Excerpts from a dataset
= Beginning of Section =
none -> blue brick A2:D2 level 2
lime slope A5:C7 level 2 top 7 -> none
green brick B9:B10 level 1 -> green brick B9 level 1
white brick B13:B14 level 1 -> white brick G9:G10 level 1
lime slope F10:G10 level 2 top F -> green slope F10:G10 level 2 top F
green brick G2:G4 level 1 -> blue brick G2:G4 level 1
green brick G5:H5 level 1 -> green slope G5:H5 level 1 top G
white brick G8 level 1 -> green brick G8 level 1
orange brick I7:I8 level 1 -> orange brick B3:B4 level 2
= End of Section =
= Beginning of Section =
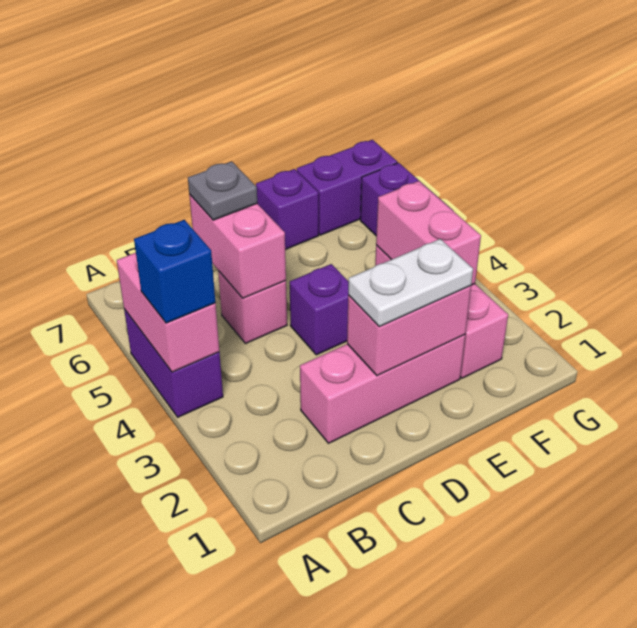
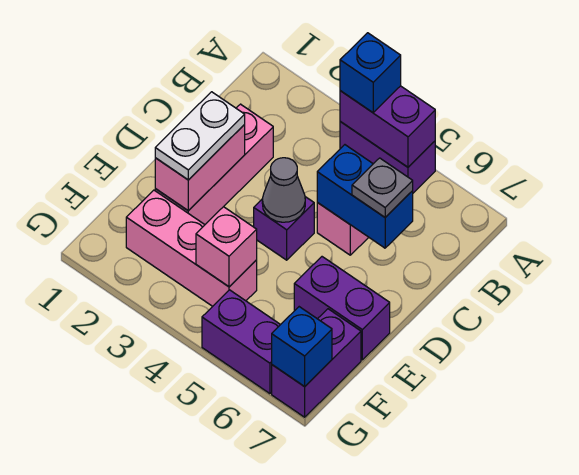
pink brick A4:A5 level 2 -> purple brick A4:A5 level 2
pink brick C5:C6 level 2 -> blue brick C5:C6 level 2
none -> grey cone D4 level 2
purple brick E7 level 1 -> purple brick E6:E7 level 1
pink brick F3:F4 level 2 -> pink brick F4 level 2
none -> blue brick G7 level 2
= End of Section =
Find the lines in the data that include "slope", then copy each of them.

lime slope A5:C7 level 2 top 7 -> none
lime slope F10:G10 level 2 top F -> green slope F10:G10 level 2 top F
green brick G5:H5 level 1 -> green slope G5:H5 level 1 top G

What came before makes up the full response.